▶ _DIRECTIONS_:
Count the lines in the material below that contain the string "place". Reply with the number alone.

[Stored data entries]
◆ ◆ ◆ ◆ ◆ ◆ ◆
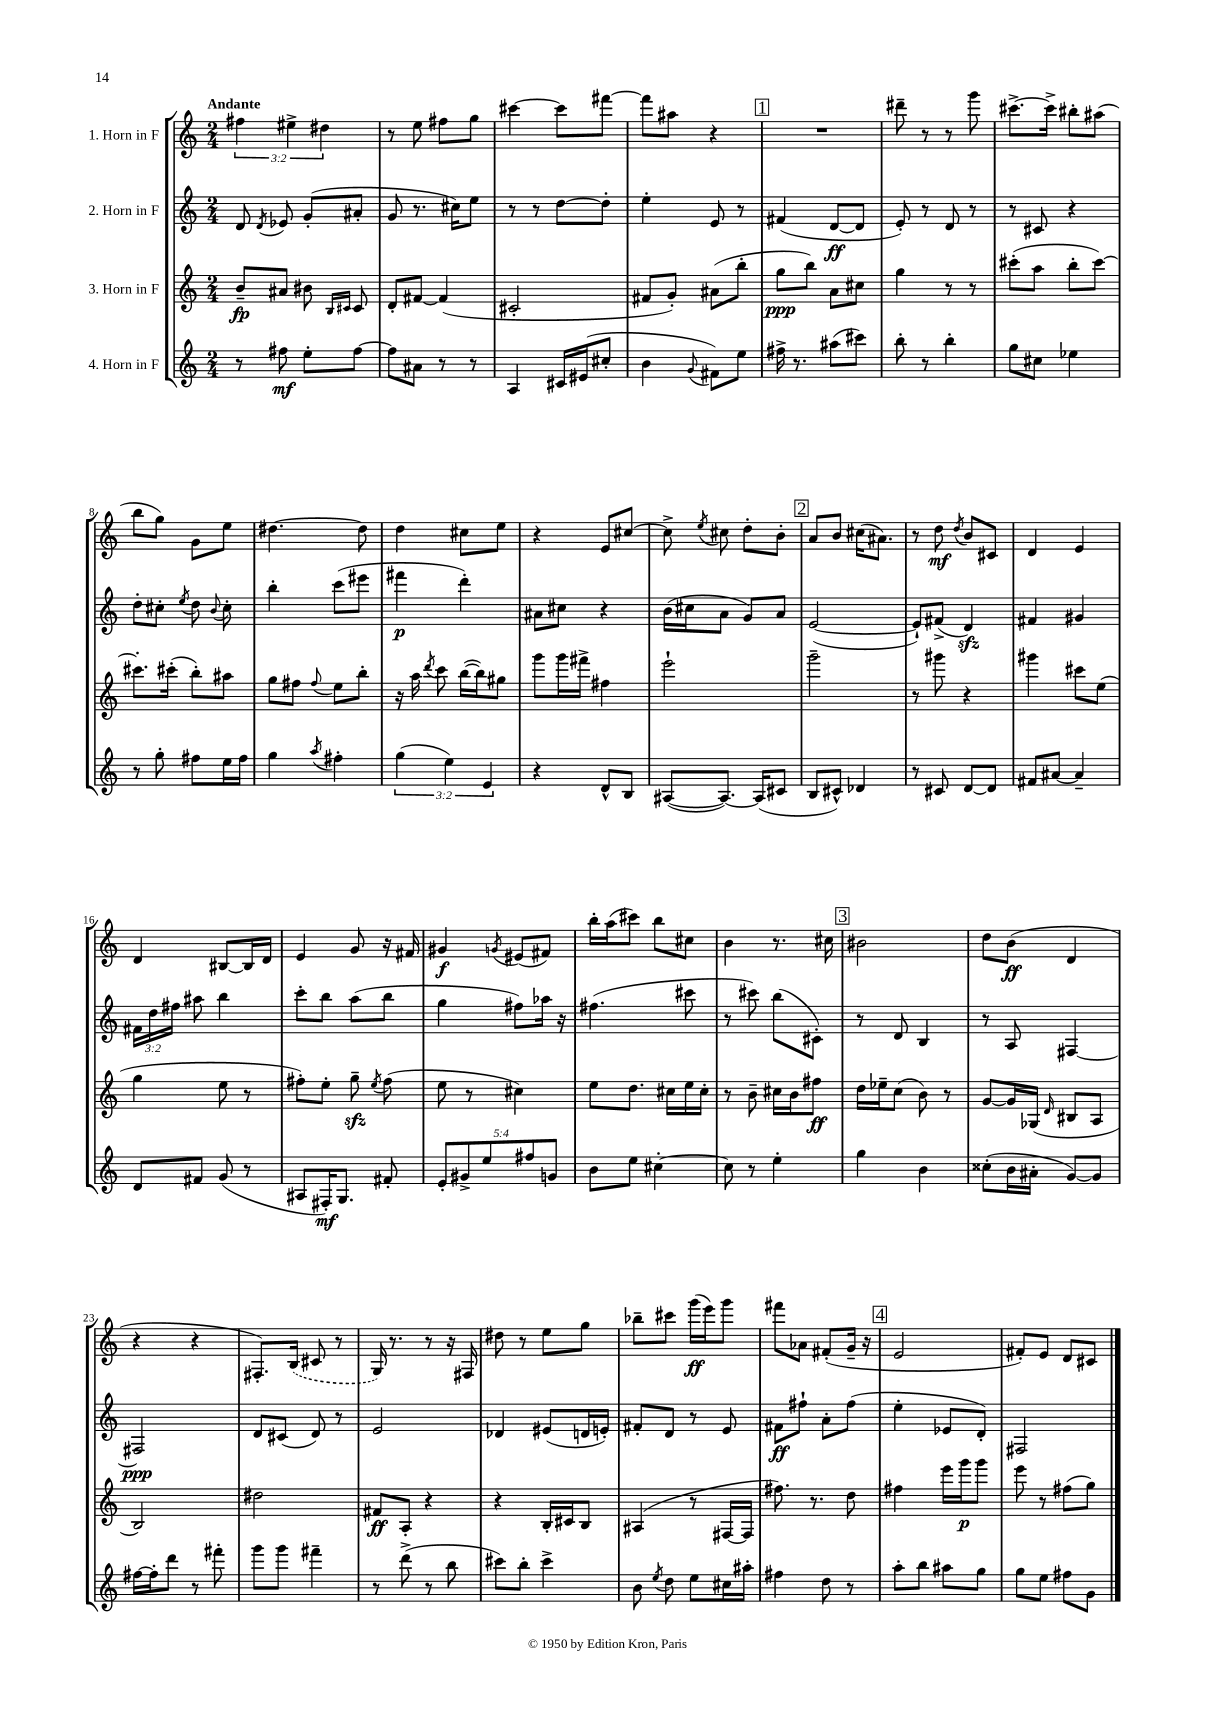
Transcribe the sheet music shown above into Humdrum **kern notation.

**kern	**dynam	**kern	**dynam	**kern	**dynam	**kern	**dynam
*part4	*part4	*part3	*part3	*part2	*part2	*part1	*part1
*staff4	*staff4	*staff3	*staff3	*staff2	*staff2	*staff1	*staff1
*I"4. Horn in F	*	*I"3. Horn in F	*	*I"2. Horn in F	*	*I"1. Horn in F	*
*clefG2	*	*clefG2	*	*clefG2	*	*clefG2	*
*k[]	*	*k[]	*	*k[]	*	*k[]	*
*M2/4	*	*M2/4	*	*M2/4	*	*M2/4	*
=1	=1	=1	=1	=1	=1	=1	=1
!	!	!	!	!	!	!LO:TX:a:B:t=Andante	!
8r	.	8b~/L	fp	8d/	.	6ff#X\	.
.	.	.	.	8qd/	.	.	.
8ff#X\	mf	8a#X/J	.	8e-X/	.	.	.
.	.	.	.	.	.	6ee#X^\	.
8ee'\L	.	8b#X\	.	(8g'/L	.	.	.
.	.	.	.	.	.	6dd#X\	.
.	.	16qqB/LL	.	.	.	.	.
.	.	16qqc#X/JJ	.	.	.	.	.
[8ff#\J	.	8c#/	.	8a#X'/J	.	.	.
=2	=2	=2	=2	=2	=2	=2	=2
8ff#\L]	.	8d'/L	.	8g/	.	8r	.
8a#X\J	.	[8f#X/J	.	8.r	.	8ee\	.
8r	.	(4f#/]	.	.	.	8ff#X\L	.
.	.	.	.	16cc#X\KL)	.	.	.
8r	.	.	.	8ee\J	.	8gg\J	.
=3	=3	=3	=3	=3	=3	=3	=3
4A/	.	2c#X'/	.	8r	.	[4ccc#X\	.
.	.	.	.	8r	.	.	.
16c#X/LL	.	.	.	[8dd\L	.	8ccc#\L]	.
(16e#X/J	.	.	.	.	.	.	.
8cc#X'/J	.	.	.	8dd'\J]	.	[8fff#X\J	.
=4	=4	=4	=4	=4	=4	=4	=4
4b\	.	8f#X/L	.	4ee'\	.	8fff#\L]	.
.	.	8g'/J)	.	.	.	8aa#X\J	.
8qqg/	.	.	.	.	.	.	.
8f#X\L)	.	(8a#X\L	.	8e/	.	4r	.
8ee\J	.	8bb'\J	.	8r	.	.	.
!!LO:REH:place=s1:t=1
=5	=5	=5	=5	=5	=5	=5	=5
16ff#X^\	.	8gg\L	ppp	(4f#X/	.	2r	.
8.r	.	.	.	.	.	.	.
.	.	8bb\J)	.	.	.	.	.
(8aa#X\L	.	8a\L	.	[8d/L	ff	.	.
8ccc#X\J)	.	8cc#X\J	.	8d/J]	.	.	.
=6	=6	=6	=6	=6	=6	=6	=6
8bb'\	.	4gg\	.	8e'/)	.	8ddd#X~\	.
8r	.	.	.	8r	.	8r	.
4bb'\	.	8r	.	8d/	.	8r	.
.	.	8r	.	8r	.	8ggg\	.
=7	=7	=7	=7	=7	=7	=7	=7
8gg\L	.	(8ccc#X'\L	.	8r	.	[8.ccc#X^\L	.
8cc#X\J	.	8aa\J	.	8c#X/	.	.	.
.	.	.	.	.	.	16ccc#^\Jk]	.
4ee-X\	.	8bb'\L	.	4r	.	8bb#X'\L	.
.	.	[8ccc#\J)	.	.	.	(8aa#X\J	.
!!LO:LB:g=z
=8	=8	=8	=8	=8	=8	=8	=8
8r	.	8.ccc#X'\L]	.	8dd'\L	.	8bb\L	.
8gg'\	.	.	.	8cc#X'\J	.	8gg\J)	.
.	.	(16ccc#X'\Jk	.	.	.	.	.
.	.	.	.	8qee/	.	.	.
8ff#X\L	.	8bb'\L)	.	8dd\	.	8g\L	.
.	.	.	.	8qqb/	.	.	.
16ee\L	.	8aa#X\J	.	8cc#'\	.	8ee\J	.
16ff#\JJ	.	.	.	.	.	.	.
=9	=9	=9	=9	=9	=9	=9	=9
4gg\	.	8gg\L	.	4bb'\	.	[4.dd#X\	.
.	.	8ff#X\J	.	.	.	.	.
8qaa/	.	8qqff#/	.	.	.	.	.
4ff#X'\	.	8ee\L	.	(8ccc\L	.	.	.
.	.	8bb'\J	.	8eee#X\J	.	8dd#\]	.
=10	=10	=10	=10	=10	=10	=10	=10
(6gg\	.	16r	.	4fff#X\	p	4dd\	.
.	.	16aa\	.	.	.	.	.
.	.	8qddd/	.	.	.	.	.
.	.	8ccc\	.	.	.	.	.
6ee\)	.	.	.	.	.	.	.
.	.	([16bb\LL	.	4ddd'\)	.	8cc#X\L	.
.	.	16bb\J])	.	.	.	.	.
6e/	.	.	.	.	.	.	.
.	.	8gg#X\J	.	.	.	8ee\J	.
=11	=11	=11	=11	=11	=11	=11	=11
4r	.	8ggg\L	.	8a#X\L	.	4r	.
.	.	16ggg\L	.	8cc#X\J	.	.	.
.	.	16fff#X^\JJ	.	.	.	.	.
8d^^/L	.	4ff#X\	.	4r	.	8e/L	.
8B/J	.	.	.	.	.	[8cc#X/J	.
=12	=12	=12	=12	=12	=12	=12	=12
([8A#X/L	.	2eee`\	.	(16b\LL	.	8cc#^\]	.
.	.	.	.	16cc#X\J	.	.	.
.	.	.	.	.	.	8qee/	.
8.A#/J_)	.	.	.	8a\J	.	8cc#X\	.
.	.	.	.	8g/L)	.	8dd'\L	.
(16A#/KL]	.	.	.	.	.	.	.
8c#X/J	.	.	.	8a/J	.	8b'\J	.
!!LO:REH:place=s1:t=2
=13	=13	=13	=13	=13	=13	=13	=13
8B/L	.	2ggg~\	.	([2e/	.	8a/L	.
8c#X^^/J)	.	.	.	.	.	8b/J	.
4d-X/	.	.	.	.	.	(16cc#X\KL	.
.	.	.	.	.	.	8.a#X\J)	.
=14	=14	=14	=14	=14	=14	=14	=14
8r	.	8r	.	8e`/L])	.	8r	.
8c#X/	.	8ggg#X\	.	(8f#X^/J	.	8dd\	mf
.	.	.	.	.	.	8qdd/	.
[8d/L	.	4r	.	4dzz/)	.	8b/L	.
8d/J]	.	.	.	.	.	8c#X/J	.
=15	=15	=15	=15	=15	=15	=15	=15
8f#X/L	.	4ggg#X\	.	4f#X/	.	4d/	.
[8a#X/J	.	.	.	.	.	.	.
4a#~/]	.	8ccc#X\L	.	4g#X/	.	4e/	.
.	.	(8ee\J	.	.	.	.	.
!!LO:LB:g=z
=16	=16	=16	=16	=16	=16	=16	=16
8d/L	.	4gg\	.	24f#X\LL	.	4d/	.
.	.	.	.	24dd\	.	.	.
.	.	.	.	24ff#X\JJ	.	.	.
8f#X/J	.	.	.	8aa#X\	.	.	.
(8g/	.	8ee\	.	4bb\	.	[8B#X/L	.
8r	.	8r	.	.	.	16B#/L]	.
.	.	.	.	.	.	16d/JJ	.
=17	=17	=17	=17	=17	=17	=17	=17
8A#X/L	.	8ff#X'\L)	.	8ccc'\L	.	4e/	.
16F#X'/K)	mf	8ee'\J	.	8bb\J	.	.	.
8.G/J	.	.	.	.	.	.	.
.	.	8ggzz~\	.	(8aa\L	.	8g/	.
.	.	8qee/	.	.	.	.	.
8f#X'/	.	(8ff#\	.	8bb\J	.	16r	.
.	.	.	.	.	.	16f#X/	.
=18	=18	=18	=18	=18	=18	=18	=18
10e'/L	.	8ee\	.	4gg\	.	4g#X/	f
10g#X^/	.	.	.	.	.	.	.
.	.	8r	.	.	.	.	.
10ee/	.	.	.	.	.	.	.
.	.	.	.	.	.	8qgn/	.
.	.	4cc#X\)	.	8ff#X\L)	.	(8e#X/L	.
10ff#X/	.	.	.	.	.	.	.
.	.	.	.	16aa-X\Jk	.	8f#X/J)	.
10gn/J	.	.	.	.	.	.	.
.	.	.	.	16r	.	.	.
=19	=19	=19	=19	=19	=19	=19	=19
8b\L	.	8ee\L	.	(4.ff#X\	.	16bb'\LL	.
.	.	.	.	.	.	(16aa\J	.
8ee\J	.	8.dd\J	.	.	.	8ccc#X\J)	.
[4cc#X'\	.	.	.	.	.	8bb\L	.
.	.	16cc#X\LL	.	.	.	.	.
.	.	16ee\	.	8ccc#X\	.	8cc#X\J	.
.	.	16cc#'\JJ	.	.	.	.	.
=20	=20	=20	=20	=20	=20	=20	=20
8cc#\]	.	8r	.	8r	.	4b\	.
8r	.	8b~\	.	8ccc#X\)	.	.	.
4ee'\	.	16cc#X\LL	.	(8bb\L	.	8.r	.
.	.	16b\J	.	.	.	.	.
.	.	8ff#X\J	ff	8c#X'\J)	.	.	.
.	.	.	.	.	.	16cc#X\	.
!!LO:REH:place=s1:t=3
=21	=21	=21	=21	=21	=21	=21	=21
4gg\	.	16dd\LL	.	8r	.	2b#X\	.
.	.	16ee-X~\J	.	.	.	.	.
.	.	(8cc\J	.	8d/	.	.	.
4b\	.	8b\)	.	4B/	.	.	.
.	.	8r	.	.	.	.	.
=22	=22	=22	=22	=22	=22	=22	=22
(8cc##X'\L	.	[8g/L	.	8r	.	8dd\L	.
16b\L	.	16g/L]	.	8A/	.	(8b\J	ff
16a#X'\JJ	.	(16G-X/JJ	.	.	.	.	.
.	.	16qqd/	.	.	.	.	.
[8g/L)	.	8B#X/L	.	[4F#X/	.	4d/	.
8g/J]	.	8A/J	.	.	.	.	.
!!LO:LB:g=z
=23	=23	=23	=23	=23	=23	=23	=23
[16ff#X\LL	.	2B/)	.	2F#X/]	ppp	4r	.
16ff#'\J]	.	.	.	.	.	.	.
8ddd\J	.	.	.	.	.	.	.
8r	.	.	.	.	.	4r	.
8fff#X'\	.	.	.	.	.	.	.
=24	=24	=24	=24	=24	=24	=24	=24
8ggg\L	.	2dd#X\	.	8d/L	.	8.F#X'/L)	.
8ggg\J	.	.	.	(8c#X/J	.	.	.
.	.	.	.	.	.	(16B/Jk	.
4fff#X~\	.	.	.	8d/)	.	8c#X/	.
.	.	.	.	8r	.	8r	.
=25	=25	=25	=25	=25	=25	=25	=25
8r	.	8f#X/L	ff	2e/	.	16G/)	.
.	.	.	.	.	.	8.r	.
(8ddd^\	.	8A'/J	.	.	.	.	.
8r	.	4r	.	.	.	8r	.
8bb\	.	.	.	.	.	16r	.
.	.	.	.	.	.	16F#X/	.
=26	=26	=26	=26	=26	=26	=26	=26
8ccc#X\L)	.	4r	.	4d-X/	.	8dd#X\	.
8bb'\J	.	.	.	.	.	8r	.
4ccc#^\	.	16B'/LL	.	(8e#X/L	.	8ee\L	.
.	.	16c#X/J	.	.	.	.	.
.	.	8B/J	.	16dn/L	.	8gg\J	.
.	.	.	.	16en'/JJ)	.	.	.
=27	=27	=27	=27	=27	=27	=27	=27
8b\	.	(4A#X/	.	8f#X'/L	.	8bb-X~\L	.
8qee/	.	.	.	.	.	.	.
8dd\	.	.	.	8d/J	.	8ccc#X\J	.
8ee\L	.	8r	.	8r	.	(16ggg\LL	ff
.	.	.	.	.	.	16eee\J)	.
16cc#X\L	.	[16F#X/LL	.	8e/	.	8ggg\J	.
16aa#X'\JJ	.	16F#/JJ]	.	.	.	.	.
=28	=28	=28	=28	=28	=28	=28	=28
4ff#X\	.	8.ff#X\)	.	8f#X\L	ff	8fff#X\L	.
.	.	.	.	8ff#X`\J	.	8a-X\J	.
.	.	8.r	.	.	.	.	.
8dd\	.	.	.	8a'\L	.	(8f#X'/L	.
8r	.	8dd\	.	(8ff#\J	.	16g~/Jk	.
.	.	.	.	.	.	16r	.
!!LO:REH:place=s1:t=4
=29	=29	=29	=29	=29	=29	=29	=29
8aa'\L	.	4ff#X\	.	4ee'\	.	2e/	.
8bb\J	.	.	.	.	.	.	.
8aa#X\L	.	16eee\LL	.	8e-X/L	.	.	.
.	.	16ggg\J	p	.	.	.	.
8gg\J	.	8ggg\J	.	8d'/J)	.	.	.
=30	=30	=30	=30	=30	=30	=30	=30
8gg\L	.	8eee\	.	2F#X/	.	8f#X'/L)	.
8ee\J	.	8r	.	.	.	8e/J	.
8ff#X\L	.	(8ff#X\L	.	.	.	8d/L	.
8g\J	.	8gg\J)	.	.	.	8c#X/J	.
==	==	==	==	==	==	==	==
*-	*-	*-	*-	*-	*-	*-	*-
◆ ◆ ◆ ◆ ◆ ◆ ◆
▶ _EXERCISE SOLUTION_:
4